──────── Material supplied ────────
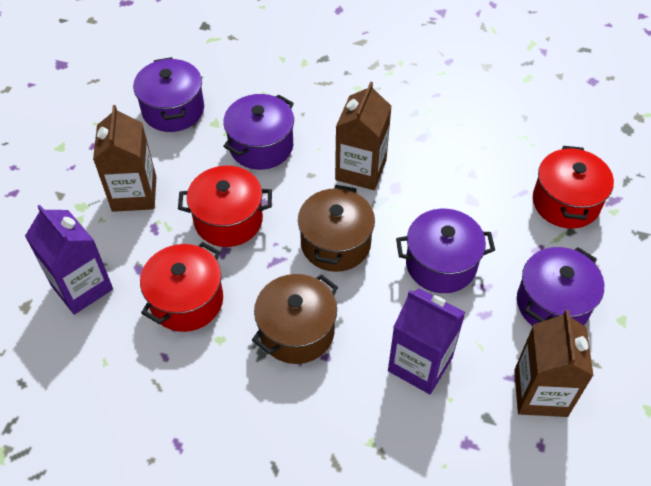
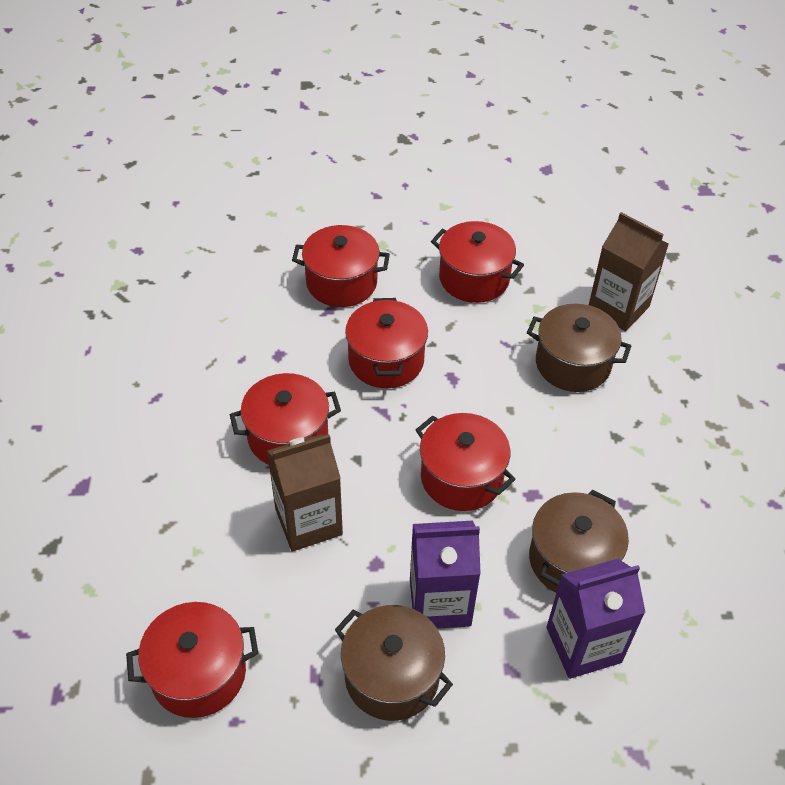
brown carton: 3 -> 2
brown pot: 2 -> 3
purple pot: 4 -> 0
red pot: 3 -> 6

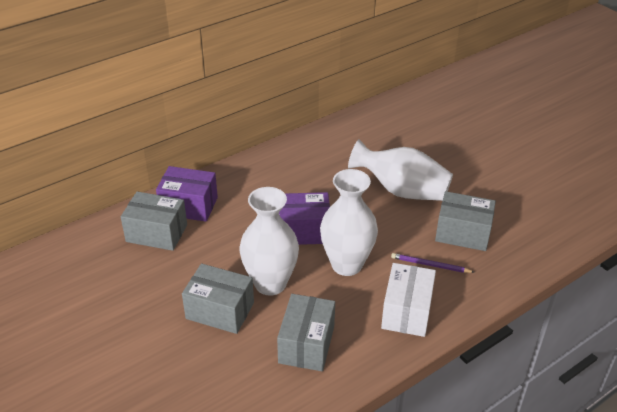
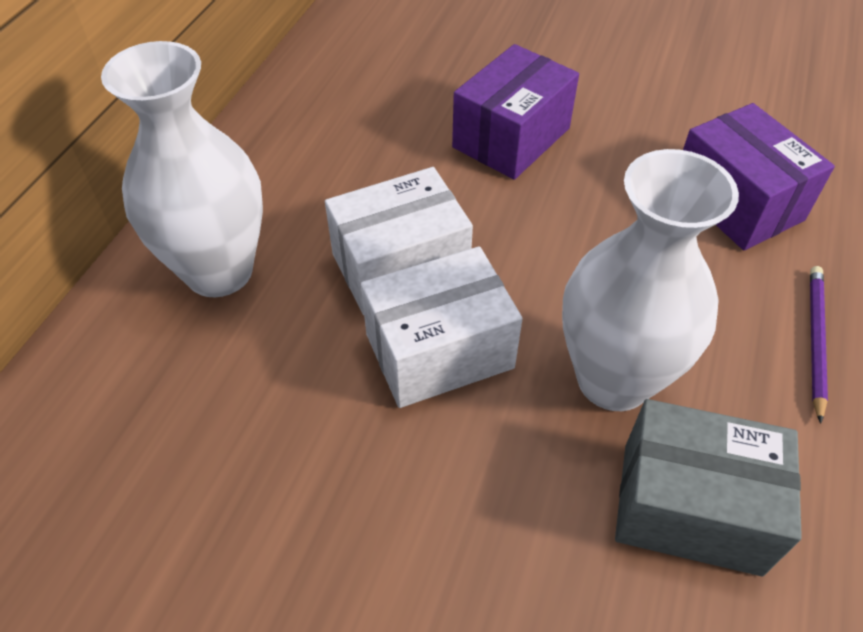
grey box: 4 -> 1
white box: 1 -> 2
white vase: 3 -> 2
────────
Quote the preceding records in their entirety, excluding every picture.

### [Exercise solution]
brown carton: 3 -> 2
brown pot: 2 -> 3
purple pot: 4 -> 0
red pot: 3 -> 6

grey box: 4 -> 1
white box: 1 -> 2
white vase: 3 -> 2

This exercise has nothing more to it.